GOAL OF THE EXERCISE: Find the line that contains "D2: diode BAV21". Output it and every line after it to the end of the records, exactly as they appear.
════
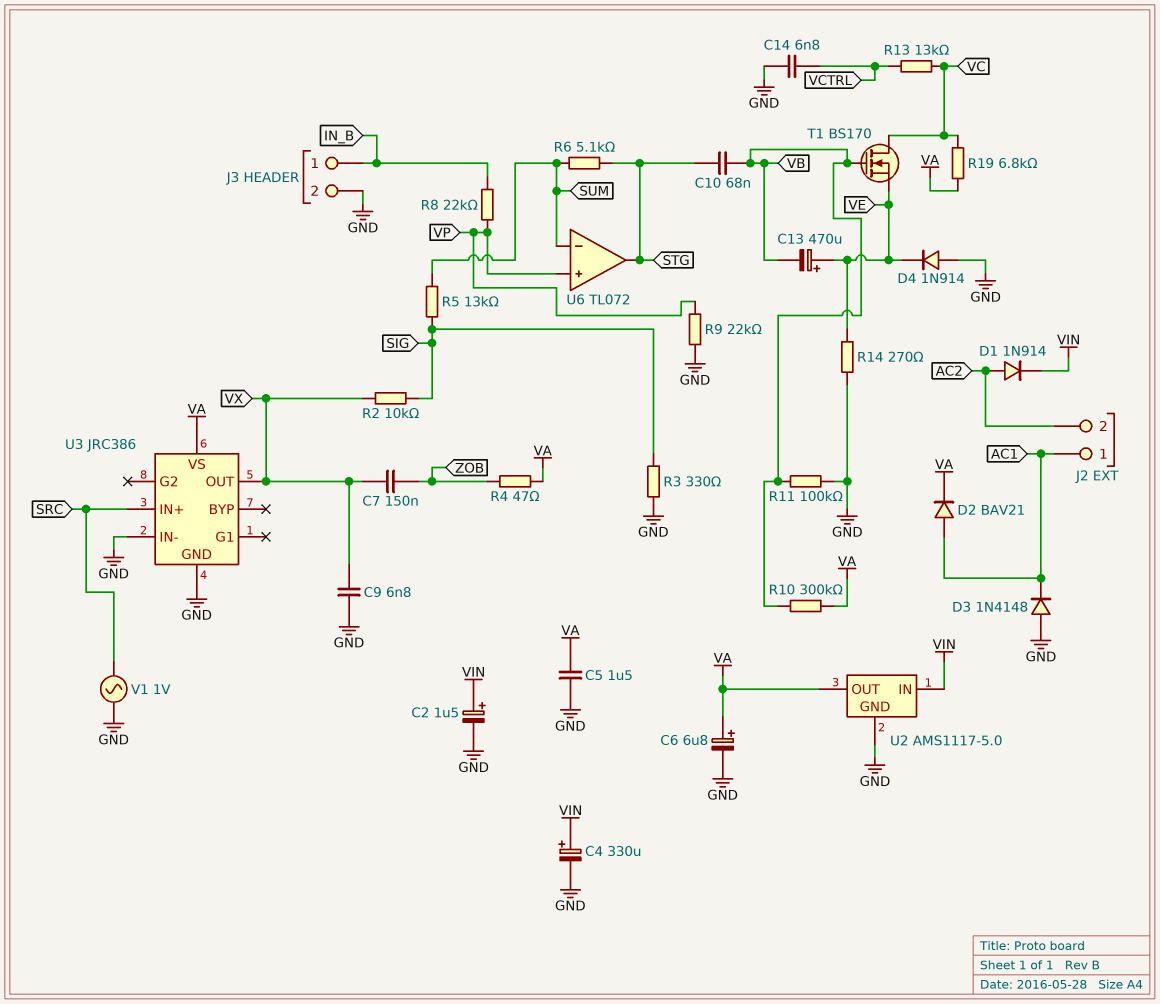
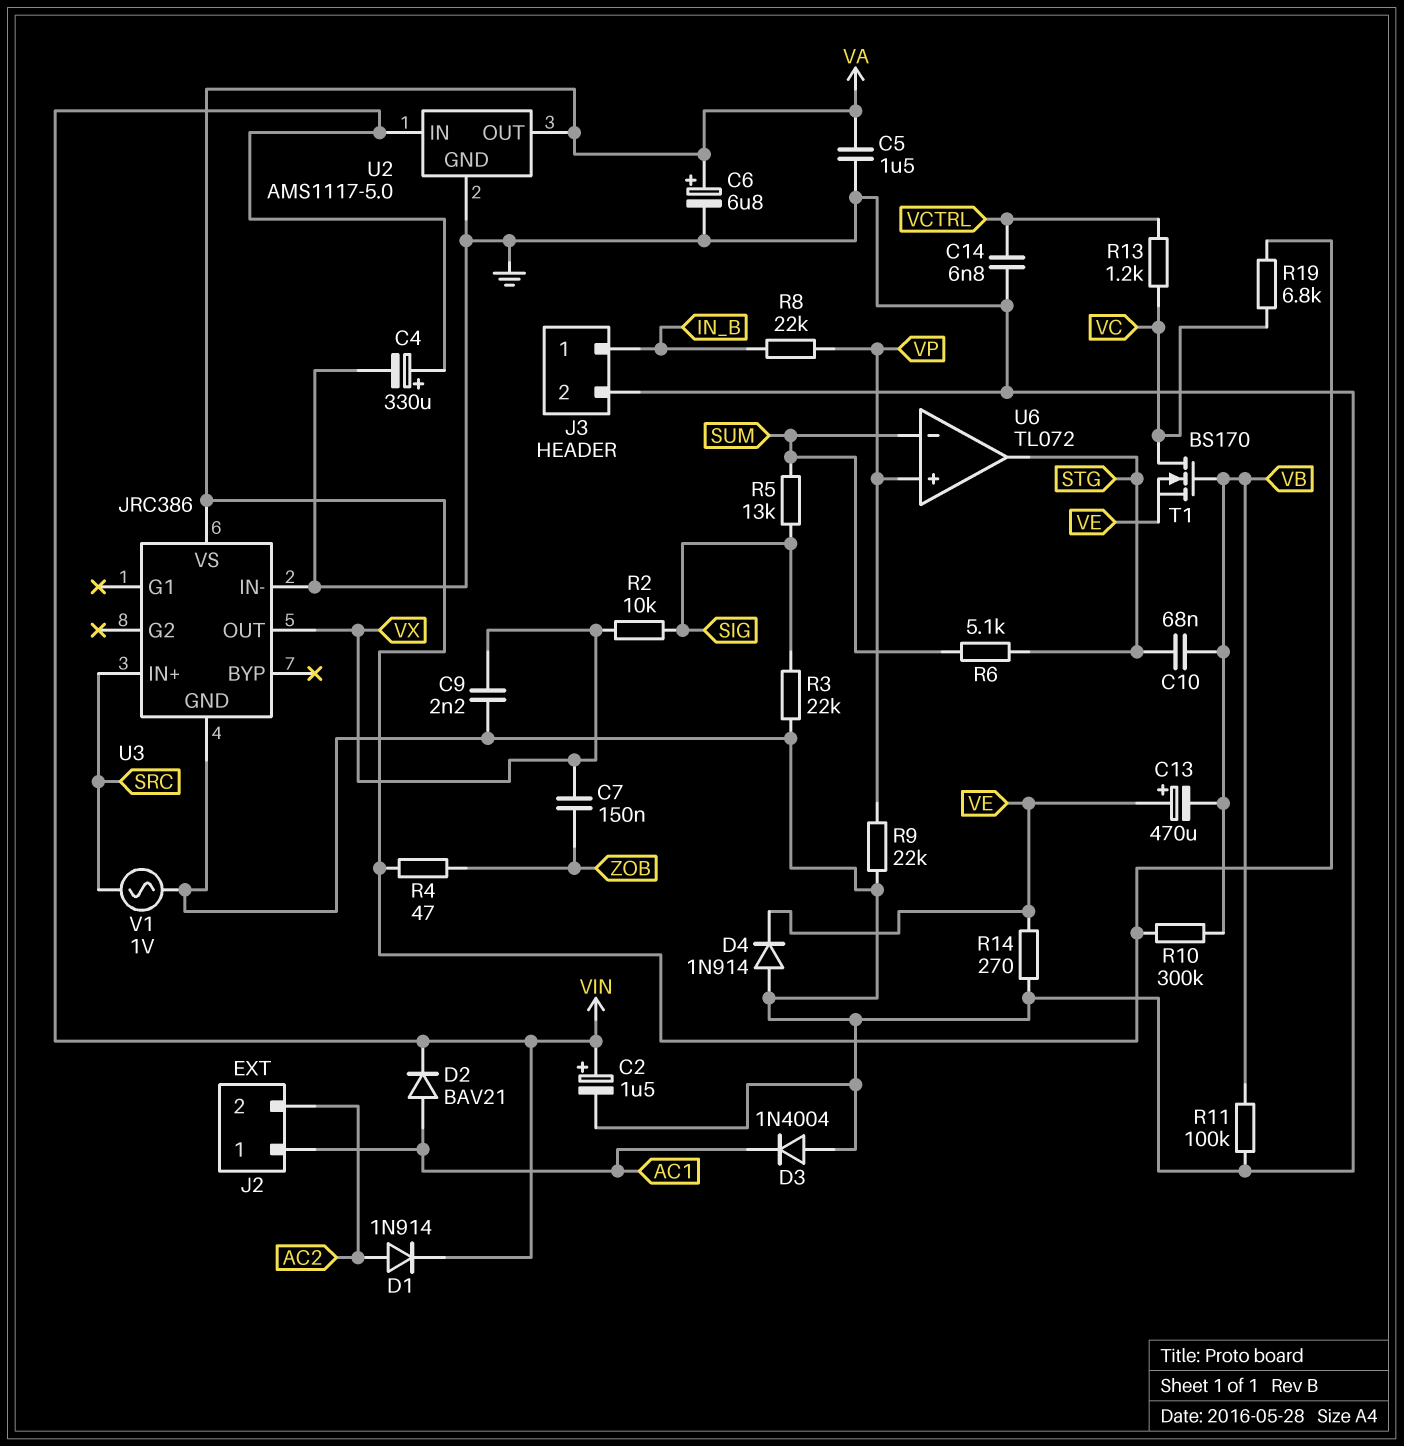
C9: 6.8nF (GND, VX) -> 2.2nF (GND, VX)
D2: diode BAV21 (A AC1, K VA) -> diode BAV21 (A AC1, K VIN)
D3: diode 1N4148 (A GND, K AC1) -> diode 1N4004 (A GND, K AC1)
R3: 330 (GND, SIG) -> 22k (GND, SIG)
R13: 13k (VC, VCTRL) -> 1.2k (VC, VCTRL)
════
EXERCISE SOLUTION:
D2: diode BAV21 (A AC1, K VA) -> diode BAV21 (A AC1, K VIN)
D3: diode 1N4148 (A GND, K AC1) -> diode 1N4004 (A GND, K AC1)
R3: 330 (GND, SIG) -> 22k (GND, SIG)
R13: 13k (VC, VCTRL) -> 1.2k (VC, VCTRL)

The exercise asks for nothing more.